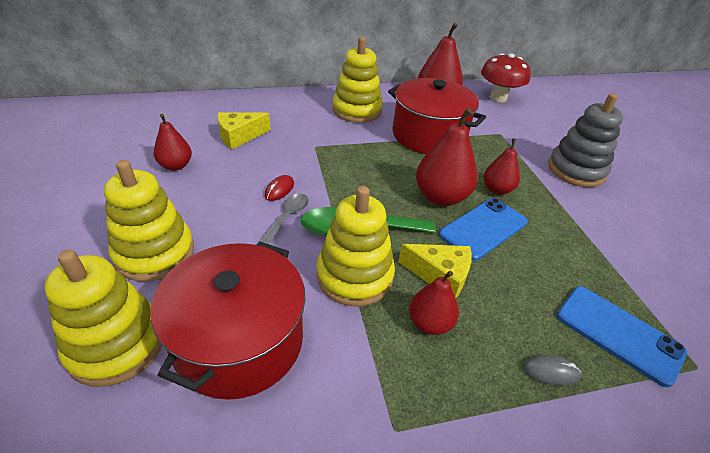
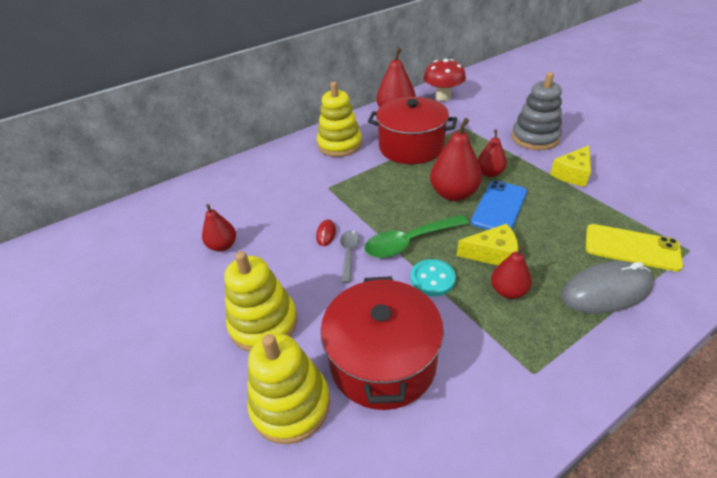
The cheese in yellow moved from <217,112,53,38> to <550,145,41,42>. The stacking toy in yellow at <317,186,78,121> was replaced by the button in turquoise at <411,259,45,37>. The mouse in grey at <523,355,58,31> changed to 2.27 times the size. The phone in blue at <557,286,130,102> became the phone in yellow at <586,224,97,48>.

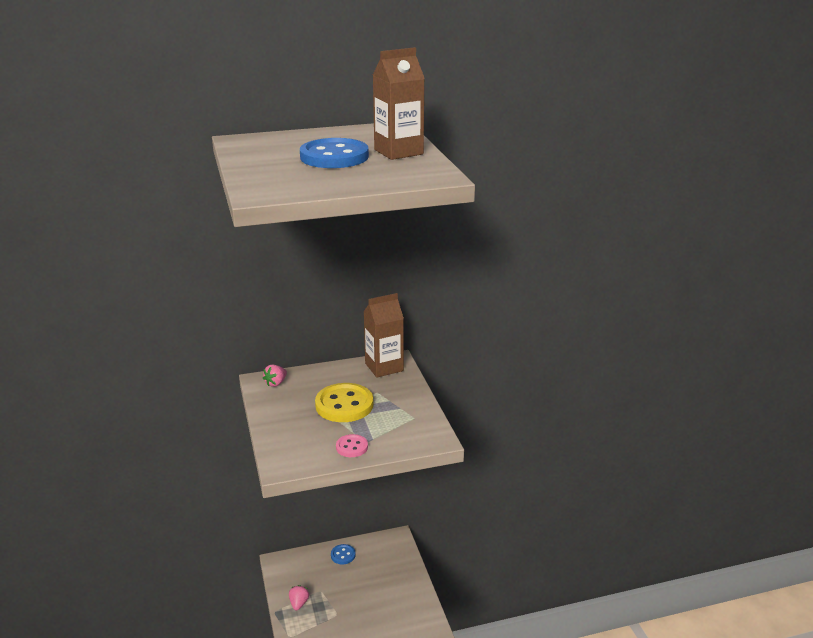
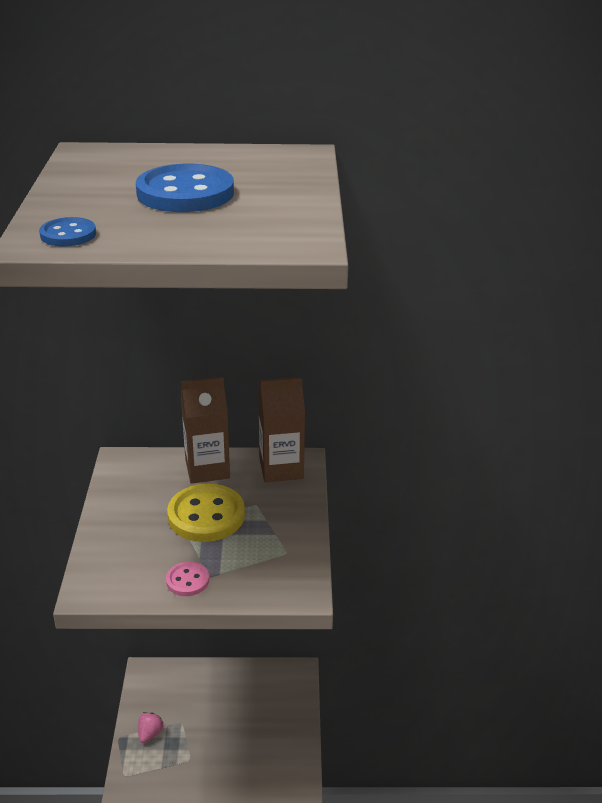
The strawberry in pink at <263,364,24,23> disappeared. The button in blue moved from <331,544,25,20> to <39,217,57,30>. The carton in brown moved from <373,47,52,113> to <181,377,49,107>.

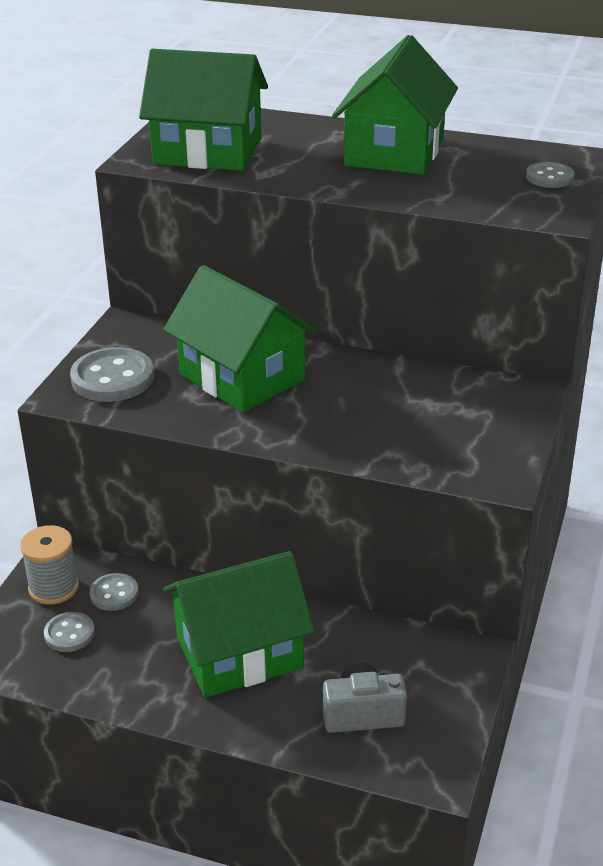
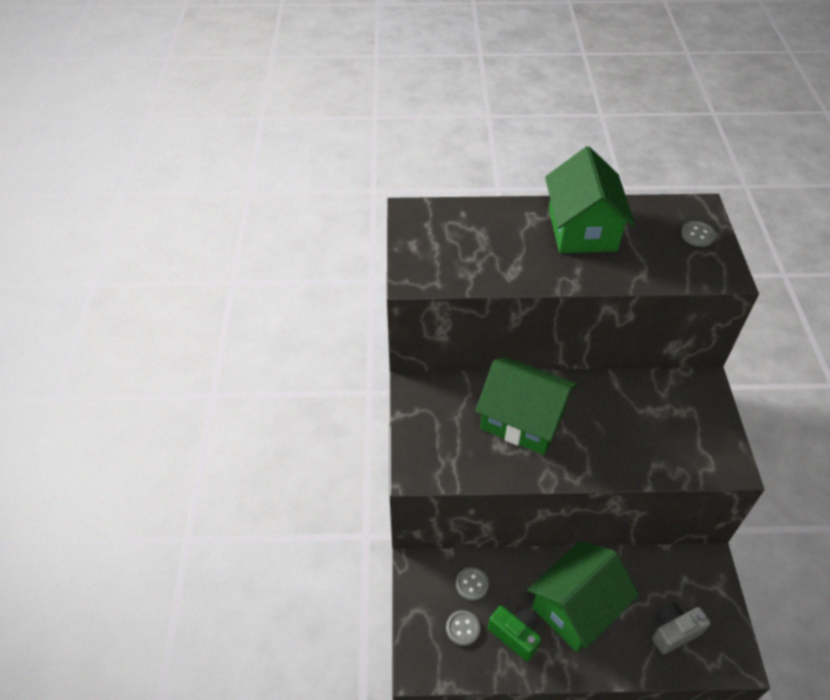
The spool in grey at <20,525,59,79> disappeared. The button in grey at <70,347,84,55> disappeared. The house in green at <139,49,129,122> disappeared. The camera in green at <488,606,53,55> appeared.

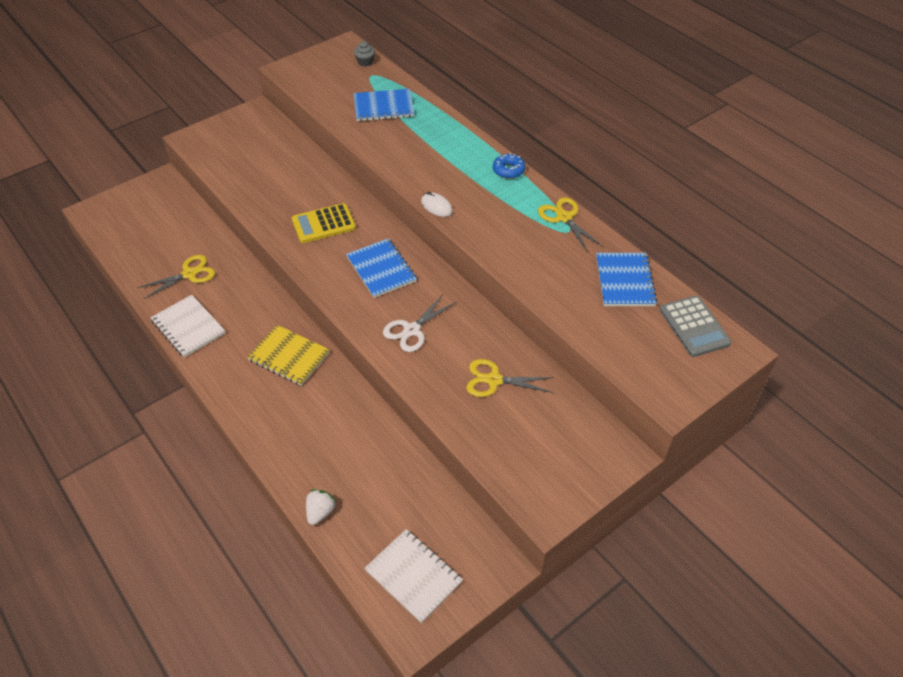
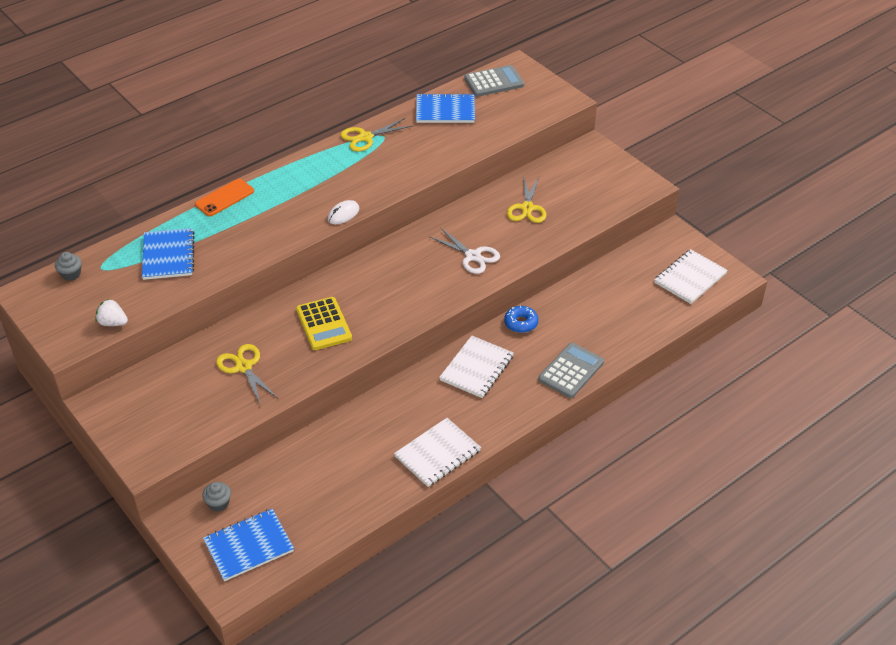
The scissors in yellow moved from <138,255,77,44> to <216,344,62,61>. The notebook in yellow at <247,325,83,61> became the notebook in white at <439,336,75,62>. The strawberry in white moved from <306,489,30,36> to <95,299,33,27>. The notebook in blue moved from <346,238,71,60> to <203,509,91,72>. The donut in blue moved from <493,153,33,26> to <504,306,34,27>. The phone in orange at <195,179,59,37> appeared. The cupcake in grey at <202,482,29,30> appeared. The calculator in grey at <538,343,66,55> appeared.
================================
> [TASK GOAL] Leaving the pictures out, output each line of the listing exactly.

> [RESPONSE]
The cheese in yellow moved from <217,112,53,38> to <550,145,41,42>. The stacking toy in yellow at <317,186,78,121> was replaced by the button in turquoise at <411,259,45,37>. The mouse in grey at <523,355,58,31> changed to 2.27 times the size. The phone in blue at <557,286,130,102> became the phone in yellow at <586,224,97,48>.

The strawberry in pink at <263,364,24,23> disappeared. The button in blue moved from <331,544,25,20> to <39,217,57,30>. The carton in brown moved from <373,47,52,113> to <181,377,49,107>.

The spool in grey at <20,525,59,79> disappeared. The button in grey at <70,347,84,55> disappeared. The house in green at <139,49,129,122> disappeared. The camera in green at <488,606,53,55> appeared.

The scissors in yellow moved from <138,255,77,44> to <216,344,62,61>. The notebook in yellow at <247,325,83,61> became the notebook in white at <439,336,75,62>. The strawberry in white moved from <306,489,30,36> to <95,299,33,27>. The notebook in blue moved from <346,238,71,60> to <203,509,91,72>. The donut in blue moved from <493,153,33,26> to <504,306,34,27>. The phone in orange at <195,179,59,37> appeared. The cupcake in grey at <202,482,29,30> appeared. The calculator in grey at <538,343,66,55> appeared.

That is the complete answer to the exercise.